**Records supplied:**
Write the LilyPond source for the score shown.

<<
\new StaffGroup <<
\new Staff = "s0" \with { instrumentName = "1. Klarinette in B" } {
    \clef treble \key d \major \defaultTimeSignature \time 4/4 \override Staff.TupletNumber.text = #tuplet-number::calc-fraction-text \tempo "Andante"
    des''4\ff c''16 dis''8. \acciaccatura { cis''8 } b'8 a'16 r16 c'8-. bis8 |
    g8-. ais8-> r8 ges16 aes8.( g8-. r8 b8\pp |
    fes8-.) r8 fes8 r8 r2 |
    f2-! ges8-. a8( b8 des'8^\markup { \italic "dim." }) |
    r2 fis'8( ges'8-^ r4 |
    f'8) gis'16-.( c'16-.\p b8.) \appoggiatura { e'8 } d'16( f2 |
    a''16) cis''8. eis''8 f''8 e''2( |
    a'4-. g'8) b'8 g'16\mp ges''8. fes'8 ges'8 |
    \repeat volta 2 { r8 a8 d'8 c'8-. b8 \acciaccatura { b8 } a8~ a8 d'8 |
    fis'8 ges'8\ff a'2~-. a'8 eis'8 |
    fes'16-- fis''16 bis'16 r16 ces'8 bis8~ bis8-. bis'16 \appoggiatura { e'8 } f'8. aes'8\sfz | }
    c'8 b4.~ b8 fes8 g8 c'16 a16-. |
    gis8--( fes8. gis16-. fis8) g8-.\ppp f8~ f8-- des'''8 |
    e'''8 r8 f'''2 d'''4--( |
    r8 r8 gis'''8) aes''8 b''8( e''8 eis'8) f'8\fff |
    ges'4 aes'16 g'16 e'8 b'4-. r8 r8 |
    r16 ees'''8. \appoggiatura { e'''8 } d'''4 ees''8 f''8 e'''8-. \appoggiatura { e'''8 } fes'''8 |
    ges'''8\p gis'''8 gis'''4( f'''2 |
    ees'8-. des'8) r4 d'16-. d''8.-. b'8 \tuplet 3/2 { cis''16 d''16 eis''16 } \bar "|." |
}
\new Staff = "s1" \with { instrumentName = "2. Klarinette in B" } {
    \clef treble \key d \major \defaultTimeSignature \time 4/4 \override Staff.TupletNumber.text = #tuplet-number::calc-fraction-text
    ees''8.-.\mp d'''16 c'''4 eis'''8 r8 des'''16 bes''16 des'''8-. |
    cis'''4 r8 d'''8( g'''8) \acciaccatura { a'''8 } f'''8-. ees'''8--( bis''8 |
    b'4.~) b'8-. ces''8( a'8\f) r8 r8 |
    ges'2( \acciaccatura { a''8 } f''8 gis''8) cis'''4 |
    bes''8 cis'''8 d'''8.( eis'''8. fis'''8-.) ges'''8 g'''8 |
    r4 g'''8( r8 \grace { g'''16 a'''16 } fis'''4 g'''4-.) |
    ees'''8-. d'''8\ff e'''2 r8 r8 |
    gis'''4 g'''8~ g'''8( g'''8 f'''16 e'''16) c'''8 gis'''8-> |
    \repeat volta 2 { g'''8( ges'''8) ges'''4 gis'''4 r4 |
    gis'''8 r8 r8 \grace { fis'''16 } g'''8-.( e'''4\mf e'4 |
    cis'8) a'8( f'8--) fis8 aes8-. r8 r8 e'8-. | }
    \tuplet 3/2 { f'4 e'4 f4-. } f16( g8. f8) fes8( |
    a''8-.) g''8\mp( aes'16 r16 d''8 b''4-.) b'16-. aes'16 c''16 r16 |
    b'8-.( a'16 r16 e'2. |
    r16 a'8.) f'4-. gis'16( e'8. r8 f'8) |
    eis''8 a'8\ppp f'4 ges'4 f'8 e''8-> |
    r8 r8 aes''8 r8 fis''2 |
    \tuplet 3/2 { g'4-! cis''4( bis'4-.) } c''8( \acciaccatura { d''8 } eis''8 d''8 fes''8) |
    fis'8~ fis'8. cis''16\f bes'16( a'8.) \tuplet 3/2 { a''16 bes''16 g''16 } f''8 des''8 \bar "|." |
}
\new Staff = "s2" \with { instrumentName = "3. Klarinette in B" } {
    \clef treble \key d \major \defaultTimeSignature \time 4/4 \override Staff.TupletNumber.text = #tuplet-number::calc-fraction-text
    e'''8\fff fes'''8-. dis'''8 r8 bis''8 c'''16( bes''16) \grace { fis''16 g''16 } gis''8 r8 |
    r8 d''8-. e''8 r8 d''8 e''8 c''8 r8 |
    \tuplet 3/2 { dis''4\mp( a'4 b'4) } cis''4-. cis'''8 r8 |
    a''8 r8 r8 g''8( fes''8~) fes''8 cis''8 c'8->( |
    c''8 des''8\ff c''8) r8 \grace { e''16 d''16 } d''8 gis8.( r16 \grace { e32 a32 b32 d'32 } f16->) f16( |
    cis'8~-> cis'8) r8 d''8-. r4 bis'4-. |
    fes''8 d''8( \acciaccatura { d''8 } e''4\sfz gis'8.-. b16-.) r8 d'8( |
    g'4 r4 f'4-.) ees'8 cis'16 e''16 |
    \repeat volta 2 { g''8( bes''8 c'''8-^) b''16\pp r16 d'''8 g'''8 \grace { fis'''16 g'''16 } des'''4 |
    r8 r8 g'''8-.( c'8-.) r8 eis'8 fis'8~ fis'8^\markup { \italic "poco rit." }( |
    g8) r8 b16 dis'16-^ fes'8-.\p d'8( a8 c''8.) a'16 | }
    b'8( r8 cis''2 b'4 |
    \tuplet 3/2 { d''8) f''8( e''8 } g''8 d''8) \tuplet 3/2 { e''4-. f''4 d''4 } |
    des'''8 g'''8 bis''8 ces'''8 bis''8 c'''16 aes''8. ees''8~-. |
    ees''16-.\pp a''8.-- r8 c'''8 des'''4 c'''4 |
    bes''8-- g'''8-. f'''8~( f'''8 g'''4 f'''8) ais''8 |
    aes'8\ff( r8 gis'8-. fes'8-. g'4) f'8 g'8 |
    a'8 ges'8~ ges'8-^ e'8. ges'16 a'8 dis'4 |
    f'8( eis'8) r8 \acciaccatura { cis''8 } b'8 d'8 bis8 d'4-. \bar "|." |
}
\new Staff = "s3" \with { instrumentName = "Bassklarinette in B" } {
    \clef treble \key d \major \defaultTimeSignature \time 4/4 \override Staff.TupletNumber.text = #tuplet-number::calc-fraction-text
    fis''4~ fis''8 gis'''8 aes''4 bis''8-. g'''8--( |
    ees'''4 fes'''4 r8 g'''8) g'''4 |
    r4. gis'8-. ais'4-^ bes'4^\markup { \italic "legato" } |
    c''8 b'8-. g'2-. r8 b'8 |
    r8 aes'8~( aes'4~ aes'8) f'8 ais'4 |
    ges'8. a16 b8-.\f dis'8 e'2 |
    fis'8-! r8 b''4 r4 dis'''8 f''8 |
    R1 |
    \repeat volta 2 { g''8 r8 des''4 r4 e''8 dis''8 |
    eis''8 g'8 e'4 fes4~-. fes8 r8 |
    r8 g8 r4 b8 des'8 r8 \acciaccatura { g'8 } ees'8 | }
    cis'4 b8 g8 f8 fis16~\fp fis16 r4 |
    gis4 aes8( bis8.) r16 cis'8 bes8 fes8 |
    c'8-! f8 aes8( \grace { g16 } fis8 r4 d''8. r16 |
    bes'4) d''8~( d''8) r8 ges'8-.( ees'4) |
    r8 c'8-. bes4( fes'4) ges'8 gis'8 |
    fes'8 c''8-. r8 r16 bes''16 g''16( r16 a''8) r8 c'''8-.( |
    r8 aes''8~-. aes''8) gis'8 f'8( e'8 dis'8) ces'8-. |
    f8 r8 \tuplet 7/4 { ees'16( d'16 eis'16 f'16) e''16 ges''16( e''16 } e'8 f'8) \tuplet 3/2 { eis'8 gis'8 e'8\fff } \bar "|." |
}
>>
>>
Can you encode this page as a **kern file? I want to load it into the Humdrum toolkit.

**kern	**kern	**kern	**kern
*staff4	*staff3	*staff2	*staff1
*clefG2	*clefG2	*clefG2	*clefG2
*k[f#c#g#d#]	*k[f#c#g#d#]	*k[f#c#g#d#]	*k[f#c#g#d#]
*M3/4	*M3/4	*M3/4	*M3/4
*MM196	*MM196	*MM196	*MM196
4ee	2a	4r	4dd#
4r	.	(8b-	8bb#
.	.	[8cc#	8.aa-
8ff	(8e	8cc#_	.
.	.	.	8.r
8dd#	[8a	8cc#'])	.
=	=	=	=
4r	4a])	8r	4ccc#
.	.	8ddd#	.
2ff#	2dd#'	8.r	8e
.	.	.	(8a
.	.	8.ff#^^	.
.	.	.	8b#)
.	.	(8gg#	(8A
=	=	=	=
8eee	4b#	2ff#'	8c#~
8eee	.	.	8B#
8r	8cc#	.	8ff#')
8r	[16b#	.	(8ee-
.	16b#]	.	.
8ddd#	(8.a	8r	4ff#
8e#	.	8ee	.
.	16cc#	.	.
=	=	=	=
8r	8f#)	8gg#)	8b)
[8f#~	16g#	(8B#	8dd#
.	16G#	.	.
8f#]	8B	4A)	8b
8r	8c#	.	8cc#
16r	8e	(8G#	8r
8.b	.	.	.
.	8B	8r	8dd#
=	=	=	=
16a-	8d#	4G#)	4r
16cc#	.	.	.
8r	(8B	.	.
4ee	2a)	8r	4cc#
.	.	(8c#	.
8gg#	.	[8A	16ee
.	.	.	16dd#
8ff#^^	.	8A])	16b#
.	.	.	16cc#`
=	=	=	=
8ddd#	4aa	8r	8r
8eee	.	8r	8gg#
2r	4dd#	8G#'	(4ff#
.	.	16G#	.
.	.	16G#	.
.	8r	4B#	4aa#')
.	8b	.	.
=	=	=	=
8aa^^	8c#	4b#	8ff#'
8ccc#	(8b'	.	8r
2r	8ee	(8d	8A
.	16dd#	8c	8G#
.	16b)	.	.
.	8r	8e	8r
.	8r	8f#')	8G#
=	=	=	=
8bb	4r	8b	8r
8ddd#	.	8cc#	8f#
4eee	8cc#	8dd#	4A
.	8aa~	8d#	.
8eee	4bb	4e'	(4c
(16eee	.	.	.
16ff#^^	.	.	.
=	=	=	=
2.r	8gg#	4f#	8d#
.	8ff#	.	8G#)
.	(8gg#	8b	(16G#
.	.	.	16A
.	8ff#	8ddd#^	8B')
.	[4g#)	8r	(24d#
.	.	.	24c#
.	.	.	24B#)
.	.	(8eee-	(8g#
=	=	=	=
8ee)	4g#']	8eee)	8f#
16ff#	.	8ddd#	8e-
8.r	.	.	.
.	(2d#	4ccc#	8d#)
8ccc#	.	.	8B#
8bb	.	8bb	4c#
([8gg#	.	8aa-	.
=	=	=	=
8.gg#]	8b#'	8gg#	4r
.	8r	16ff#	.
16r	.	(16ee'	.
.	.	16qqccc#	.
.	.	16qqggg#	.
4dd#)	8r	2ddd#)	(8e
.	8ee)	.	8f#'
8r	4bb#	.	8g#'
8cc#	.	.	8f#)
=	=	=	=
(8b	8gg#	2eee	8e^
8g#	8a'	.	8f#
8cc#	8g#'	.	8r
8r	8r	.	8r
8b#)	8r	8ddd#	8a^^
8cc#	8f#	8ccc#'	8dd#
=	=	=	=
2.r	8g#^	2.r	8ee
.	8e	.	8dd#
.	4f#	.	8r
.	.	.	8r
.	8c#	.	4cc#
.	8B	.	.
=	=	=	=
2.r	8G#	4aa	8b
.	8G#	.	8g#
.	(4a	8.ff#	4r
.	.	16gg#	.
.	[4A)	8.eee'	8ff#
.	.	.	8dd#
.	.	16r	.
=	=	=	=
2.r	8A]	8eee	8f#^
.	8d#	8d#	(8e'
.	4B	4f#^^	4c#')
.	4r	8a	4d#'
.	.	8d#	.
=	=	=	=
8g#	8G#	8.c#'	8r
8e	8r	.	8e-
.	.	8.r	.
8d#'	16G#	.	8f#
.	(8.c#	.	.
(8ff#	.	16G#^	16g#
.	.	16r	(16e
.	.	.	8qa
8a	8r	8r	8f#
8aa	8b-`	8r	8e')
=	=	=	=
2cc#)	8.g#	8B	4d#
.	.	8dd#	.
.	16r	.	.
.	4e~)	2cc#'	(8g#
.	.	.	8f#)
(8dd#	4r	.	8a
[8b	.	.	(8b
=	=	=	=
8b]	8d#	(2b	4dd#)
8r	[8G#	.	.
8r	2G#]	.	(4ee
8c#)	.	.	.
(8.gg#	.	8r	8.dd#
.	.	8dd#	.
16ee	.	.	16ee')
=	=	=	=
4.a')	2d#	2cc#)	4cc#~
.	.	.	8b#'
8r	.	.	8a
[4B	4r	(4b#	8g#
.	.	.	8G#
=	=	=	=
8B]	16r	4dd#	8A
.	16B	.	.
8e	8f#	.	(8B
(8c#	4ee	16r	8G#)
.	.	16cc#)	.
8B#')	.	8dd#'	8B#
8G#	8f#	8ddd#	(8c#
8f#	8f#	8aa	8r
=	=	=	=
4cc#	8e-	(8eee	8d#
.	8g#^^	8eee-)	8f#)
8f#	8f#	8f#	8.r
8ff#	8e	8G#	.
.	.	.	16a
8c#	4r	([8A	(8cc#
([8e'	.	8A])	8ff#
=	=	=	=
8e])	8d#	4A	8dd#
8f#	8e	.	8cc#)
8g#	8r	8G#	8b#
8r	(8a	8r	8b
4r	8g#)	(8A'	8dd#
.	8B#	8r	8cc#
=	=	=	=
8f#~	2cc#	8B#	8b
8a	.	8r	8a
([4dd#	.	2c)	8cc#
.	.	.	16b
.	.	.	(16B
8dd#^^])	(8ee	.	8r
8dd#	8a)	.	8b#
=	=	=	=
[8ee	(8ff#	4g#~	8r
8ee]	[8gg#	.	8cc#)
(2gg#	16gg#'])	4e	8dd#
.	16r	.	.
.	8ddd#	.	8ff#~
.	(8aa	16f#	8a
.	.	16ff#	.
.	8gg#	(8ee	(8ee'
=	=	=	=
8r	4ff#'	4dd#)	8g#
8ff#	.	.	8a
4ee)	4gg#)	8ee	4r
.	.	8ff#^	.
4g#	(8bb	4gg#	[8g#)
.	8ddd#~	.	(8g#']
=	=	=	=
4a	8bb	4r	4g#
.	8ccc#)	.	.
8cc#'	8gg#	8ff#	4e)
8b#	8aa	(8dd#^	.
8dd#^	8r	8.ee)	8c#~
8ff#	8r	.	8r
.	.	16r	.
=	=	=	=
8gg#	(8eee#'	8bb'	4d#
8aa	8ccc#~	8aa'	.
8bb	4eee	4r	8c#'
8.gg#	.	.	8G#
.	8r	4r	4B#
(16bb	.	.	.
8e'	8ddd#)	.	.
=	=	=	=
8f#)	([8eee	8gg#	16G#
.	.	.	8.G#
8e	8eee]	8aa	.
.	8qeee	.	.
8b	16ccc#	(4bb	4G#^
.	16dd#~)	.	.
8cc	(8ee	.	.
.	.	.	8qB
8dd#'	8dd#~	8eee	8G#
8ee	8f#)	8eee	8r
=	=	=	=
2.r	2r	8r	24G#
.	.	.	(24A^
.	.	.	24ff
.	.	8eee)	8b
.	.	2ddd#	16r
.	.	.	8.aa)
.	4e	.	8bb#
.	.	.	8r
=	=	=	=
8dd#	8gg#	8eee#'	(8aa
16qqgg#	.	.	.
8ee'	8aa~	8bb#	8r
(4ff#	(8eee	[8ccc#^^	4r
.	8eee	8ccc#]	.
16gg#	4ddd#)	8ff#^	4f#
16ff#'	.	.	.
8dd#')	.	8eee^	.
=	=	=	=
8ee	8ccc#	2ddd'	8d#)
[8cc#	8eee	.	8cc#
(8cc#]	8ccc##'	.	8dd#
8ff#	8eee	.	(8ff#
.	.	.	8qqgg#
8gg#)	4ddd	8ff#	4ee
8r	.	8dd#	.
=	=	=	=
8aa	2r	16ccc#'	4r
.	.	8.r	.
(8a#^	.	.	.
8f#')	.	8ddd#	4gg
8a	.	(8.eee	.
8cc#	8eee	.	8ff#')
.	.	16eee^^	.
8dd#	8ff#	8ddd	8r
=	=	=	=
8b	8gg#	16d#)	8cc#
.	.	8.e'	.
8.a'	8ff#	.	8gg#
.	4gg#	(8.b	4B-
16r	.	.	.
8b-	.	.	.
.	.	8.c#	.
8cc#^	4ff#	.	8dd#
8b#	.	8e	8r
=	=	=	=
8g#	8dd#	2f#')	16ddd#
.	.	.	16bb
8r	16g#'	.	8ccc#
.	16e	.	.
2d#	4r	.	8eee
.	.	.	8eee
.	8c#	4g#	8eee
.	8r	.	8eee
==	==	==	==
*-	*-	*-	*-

**Stated goal:** Please pull out every line in the items above that contains the string "instrumentName" and copy each one in full. Case counts.

**Response to this task:**
\new Staff = "s0" \with { instrumentName = "1. Klarinette in B" } {
\new Staff = "s1" \with { instrumentName = "2. Klarinette in B" } {
\new Staff = "s2" \with { instrumentName = "3. Klarinette in B" } {
\new Staff = "s3" \with { instrumentName = "Bassklarinette in B" } {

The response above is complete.